SOURCE RECORDS ▸

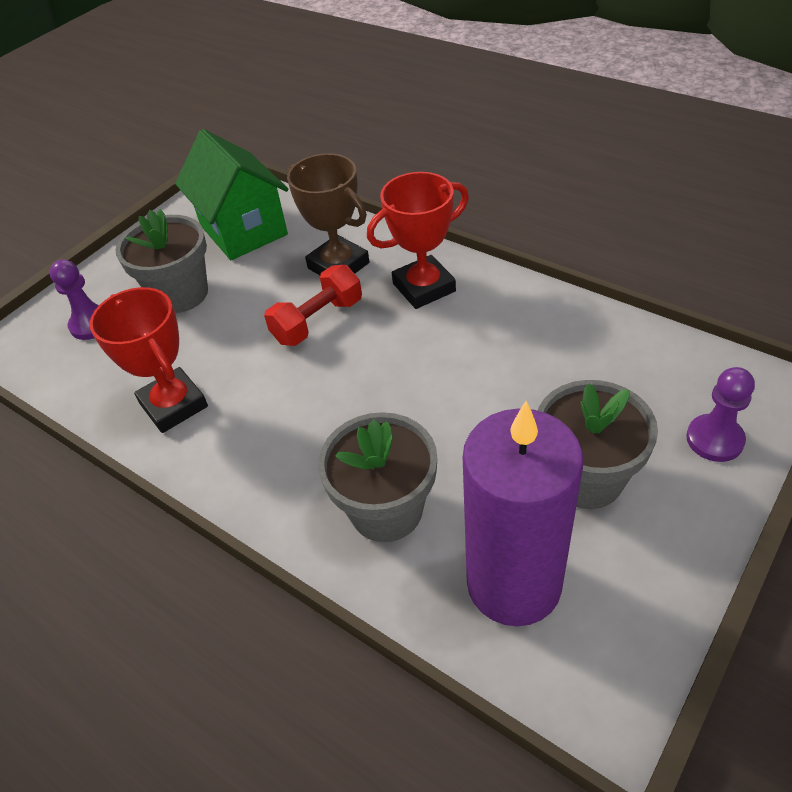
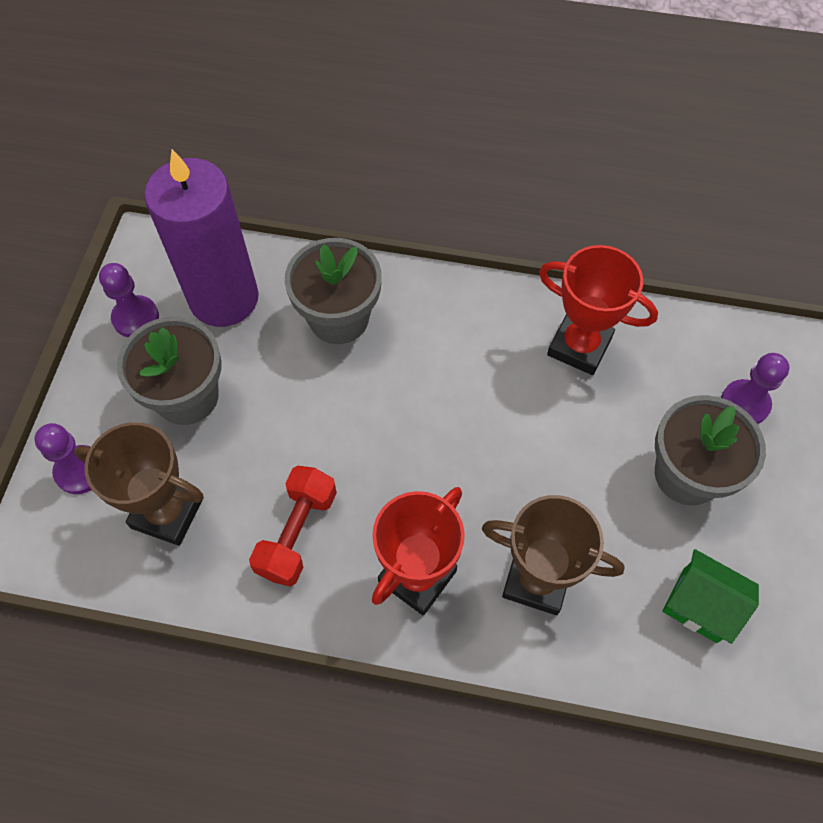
camera: 150 degrees right, 15 degrees up
(243, 230) = (699, 605): green house -> green house, size x0.59
(317, 321) = (508, 487): red dumbbell -> red dumbbell (297, 533)
(625, 380) = (167, 512): none -> brown trophy
(636, 596) = (136, 318): none -> purple pawn

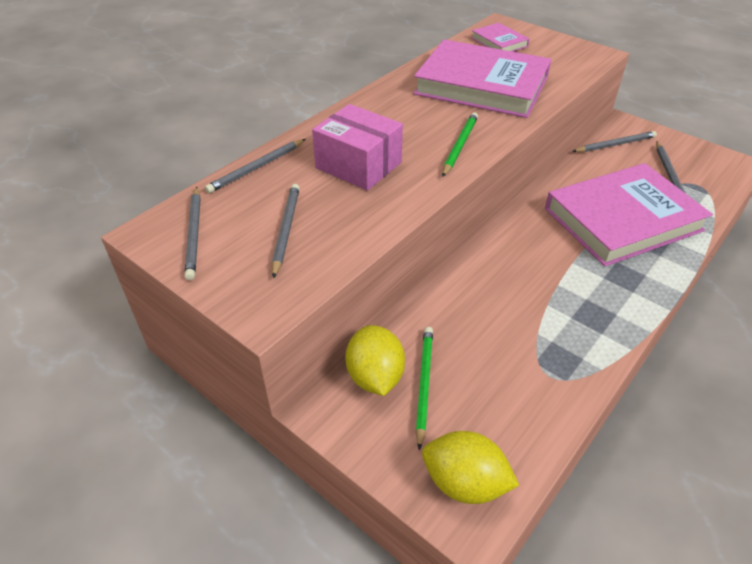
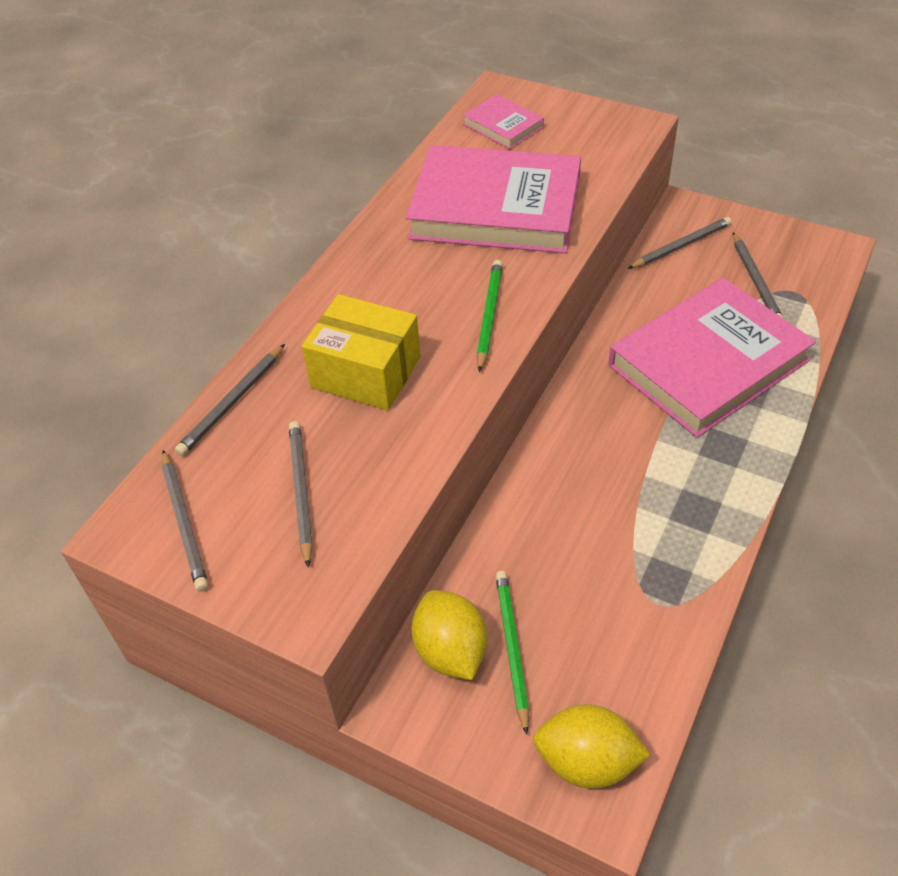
camera: 10 degrees left, 5 degrees up
(358, 165) = (366, 372): pink box -> yellow box

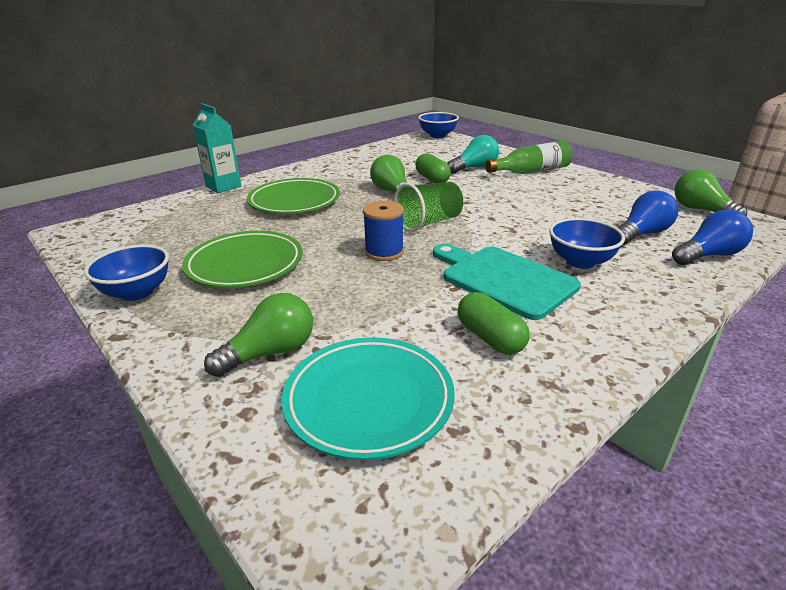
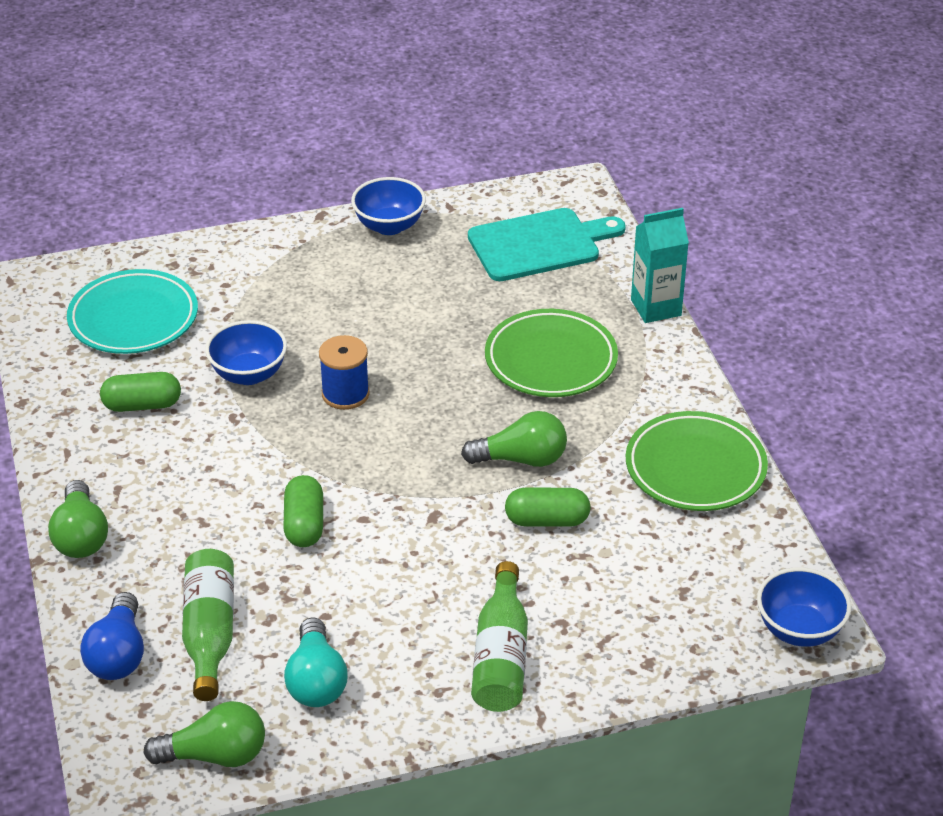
camera: 115 degrees right, 10 degrees up
(245, 265) = (394, 293): green plate -> green plate (695, 468)
(270, 353) = (230, 285): green light bulb -> green light bulb (81, 536)
(429, 222) = (392, 456): green cup -> none
(474, 168) = (566, 593): turquoise light bulb -> turquoise light bulb (316, 680)
(503, 279) = (218, 457): turquoise cutting board -> turquoise cutting board (539, 244)
(520, 232) = (304, 524): none -> green capsule
(580, 261) = (200, 534): blue bowl -> blue bowl (249, 374)
(641, 234) = (210, 633): blue light bulb -> green bottle

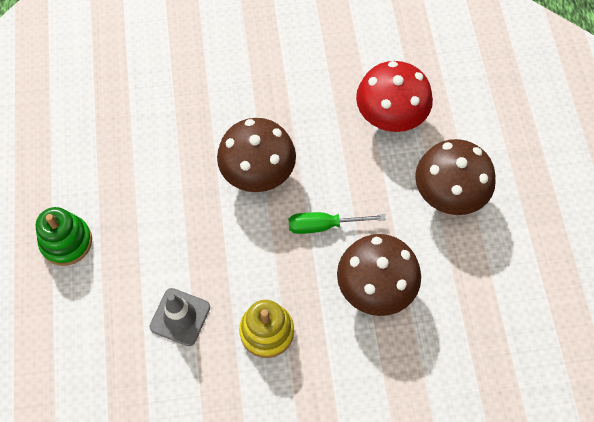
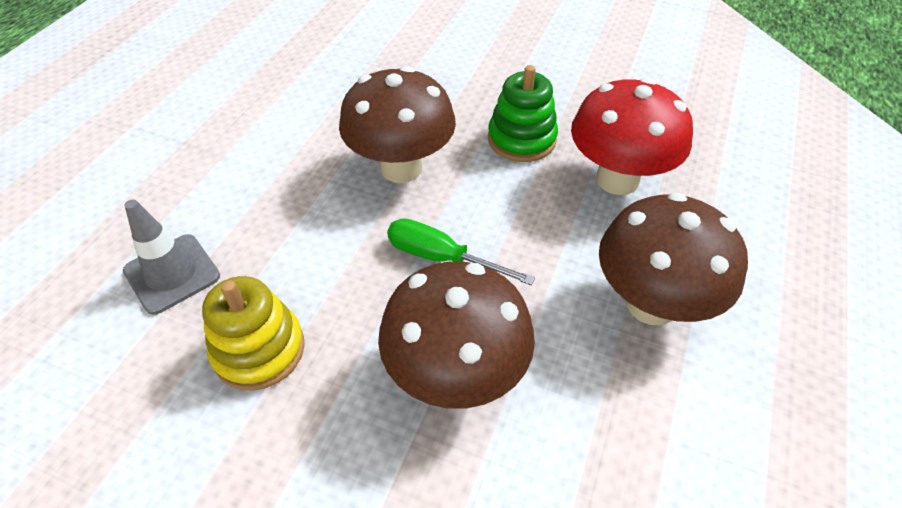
camera: 30 degrees right, 15 degrees down
(66, 242) = (136, 140): green stacking toy -> green stacking toy (521, 139)

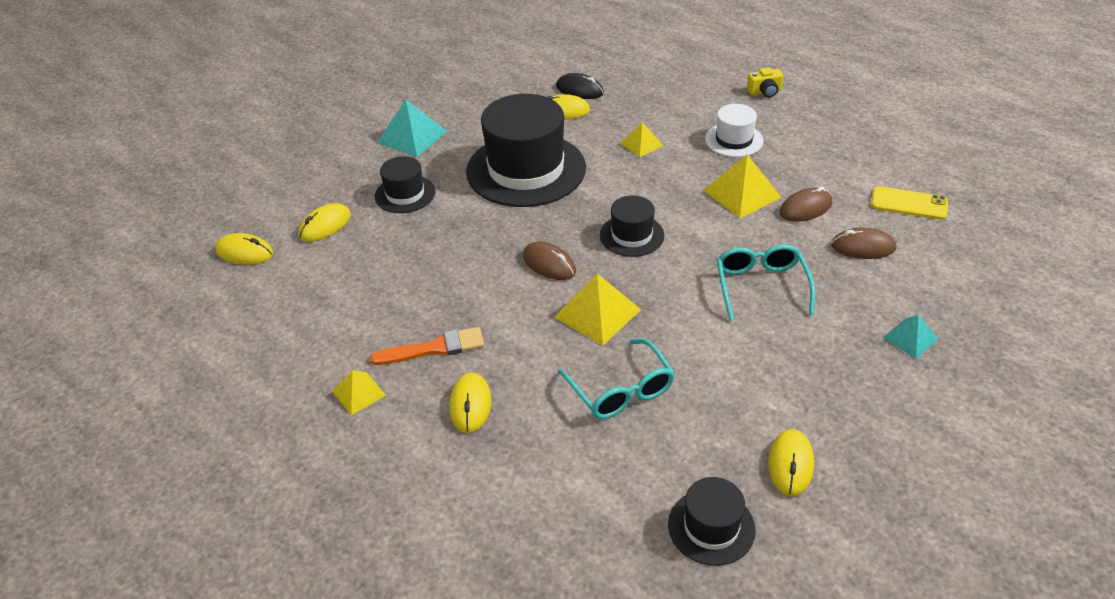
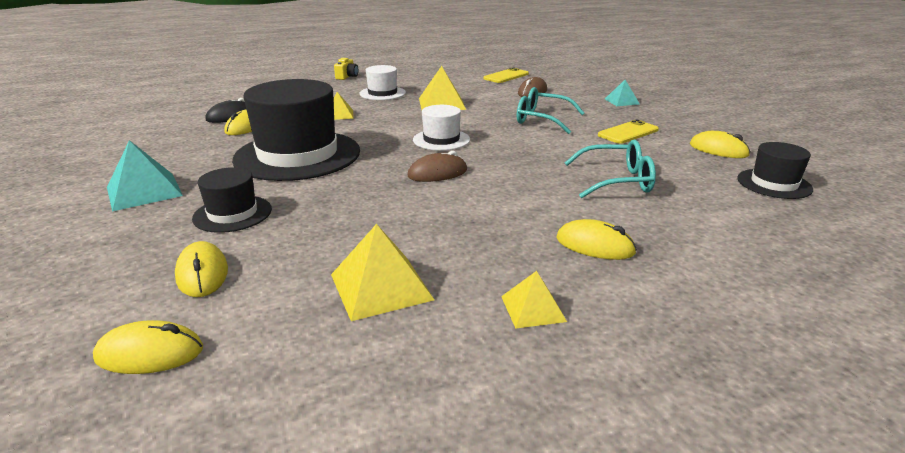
camera: 65 degrees left, 15 degrees down
(244, 252) = (150, 353): yellow mouse -> yellow mouse turned 45 degrees clockwise
(434, 348) = (498, 248): orange brush -> none
(597, 313) = (519, 169): yellow pyramid -> yellow pyramid (380, 286)
(632, 235) = (441, 140): black hat -> white hat
(781, 370) = (628, 132): none -> yellow phone
(805, 208) = (479, 94): brown mouse -> none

ACTIVITY ▸
Output the full material above exactly, leaving every picture out.

RESPONSE AREA ▸
camera: 150 degrees right, 15 degrees up
(243, 230) = (699, 605): green house -> green house, size x0.59
(317, 321) = (508, 487): red dumbbell -> red dumbbell (297, 533)
(625, 380) = (167, 512): none -> brown trophy
(636, 596) = (136, 318): none -> purple pawn

camera: 10 degrees left, 5 degrees up
(358, 165) = (366, 372): pink box -> yellow box

camera: 115 degrees right, 10 degrees up
(245, 265) = (394, 293): green plate -> green plate (695, 468)
(270, 353) = (230, 285): green light bulb -> green light bulb (81, 536)
(429, 222) = (392, 456): green cup -> none
(474, 168) = (566, 593): turquoise light bulb -> turquoise light bulb (316, 680)
(503, 279) = (218, 457): turquoise cutting board -> turquoise cutting board (539, 244)
(520, 232) = (304, 524): none -> green capsule
(580, 261) = (200, 534): blue bowl -> blue bowl (249, 374)
(641, 234) = (210, 633): blue light bulb -> green bottle

camera: 30 degrees right, 15 degrees down
(66, 242) = (136, 140): green stacking toy -> green stacking toy (521, 139)

camera: 65 degrees left, 15 degrees down
(244, 252) = (150, 353): yellow mouse -> yellow mouse turned 45 degrees clockwise
(434, 348) = (498, 248): orange brush -> none
(597, 313) = (519, 169): yellow pyramid -> yellow pyramid (380, 286)
(632, 235) = (441, 140): black hat -> white hat
(781, 370) = (628, 132): none -> yellow phone
(805, 208) = (479, 94): brown mouse -> none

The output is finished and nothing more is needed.